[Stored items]
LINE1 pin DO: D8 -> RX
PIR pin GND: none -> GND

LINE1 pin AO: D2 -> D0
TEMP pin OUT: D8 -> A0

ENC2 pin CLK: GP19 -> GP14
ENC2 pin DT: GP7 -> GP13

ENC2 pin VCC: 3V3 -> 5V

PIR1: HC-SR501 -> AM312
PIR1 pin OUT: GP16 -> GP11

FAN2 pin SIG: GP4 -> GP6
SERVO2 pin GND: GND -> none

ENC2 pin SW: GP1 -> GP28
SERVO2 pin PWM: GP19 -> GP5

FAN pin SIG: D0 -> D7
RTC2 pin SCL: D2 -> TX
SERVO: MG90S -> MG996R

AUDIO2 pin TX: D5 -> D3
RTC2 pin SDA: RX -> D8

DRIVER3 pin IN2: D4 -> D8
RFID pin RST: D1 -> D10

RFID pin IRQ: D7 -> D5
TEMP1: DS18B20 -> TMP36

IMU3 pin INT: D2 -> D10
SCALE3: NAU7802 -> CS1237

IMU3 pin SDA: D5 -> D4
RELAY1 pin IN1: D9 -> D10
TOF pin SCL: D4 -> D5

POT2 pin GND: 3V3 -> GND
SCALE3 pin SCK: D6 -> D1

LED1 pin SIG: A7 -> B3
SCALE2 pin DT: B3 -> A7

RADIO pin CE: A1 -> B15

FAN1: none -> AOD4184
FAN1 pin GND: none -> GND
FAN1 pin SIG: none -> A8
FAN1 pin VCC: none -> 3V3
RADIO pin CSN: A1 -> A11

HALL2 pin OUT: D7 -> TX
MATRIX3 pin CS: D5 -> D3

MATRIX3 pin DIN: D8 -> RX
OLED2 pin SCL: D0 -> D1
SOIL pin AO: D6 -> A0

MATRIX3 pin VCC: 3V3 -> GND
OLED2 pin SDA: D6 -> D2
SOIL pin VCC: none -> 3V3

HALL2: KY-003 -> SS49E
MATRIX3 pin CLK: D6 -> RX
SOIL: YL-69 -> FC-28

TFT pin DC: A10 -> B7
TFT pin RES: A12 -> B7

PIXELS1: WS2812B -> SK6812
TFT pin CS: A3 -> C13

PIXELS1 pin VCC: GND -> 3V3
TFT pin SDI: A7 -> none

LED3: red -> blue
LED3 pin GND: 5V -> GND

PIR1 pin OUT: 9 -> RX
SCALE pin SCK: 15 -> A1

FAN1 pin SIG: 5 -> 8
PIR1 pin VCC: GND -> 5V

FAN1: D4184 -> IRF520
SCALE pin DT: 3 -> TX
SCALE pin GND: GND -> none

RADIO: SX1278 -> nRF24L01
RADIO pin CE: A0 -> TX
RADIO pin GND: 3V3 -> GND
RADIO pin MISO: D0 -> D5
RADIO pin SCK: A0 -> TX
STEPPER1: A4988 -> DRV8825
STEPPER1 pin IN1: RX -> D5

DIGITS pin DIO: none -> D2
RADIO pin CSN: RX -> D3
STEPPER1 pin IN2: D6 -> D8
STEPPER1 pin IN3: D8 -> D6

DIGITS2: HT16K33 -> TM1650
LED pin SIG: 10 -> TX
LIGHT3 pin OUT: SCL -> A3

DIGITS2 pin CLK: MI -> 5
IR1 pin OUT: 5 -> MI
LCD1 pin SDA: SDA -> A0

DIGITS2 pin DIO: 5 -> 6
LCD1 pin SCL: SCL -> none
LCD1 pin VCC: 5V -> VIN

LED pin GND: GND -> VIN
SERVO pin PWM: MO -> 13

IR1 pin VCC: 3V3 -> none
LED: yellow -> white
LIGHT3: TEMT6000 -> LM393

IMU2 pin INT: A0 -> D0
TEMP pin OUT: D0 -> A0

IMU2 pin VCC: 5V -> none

_Prompt_. Look above for the line with "LIGHT3: TEMT6000 -> LM393", then copy it and each later line exactly, stopping at the last line of the records.

_Your solution_.
LIGHT3: TEMT6000 -> LM393

IMU2 pin INT: A0 -> D0
TEMP pin OUT: D0 -> A0

IMU2 pin VCC: 5V -> none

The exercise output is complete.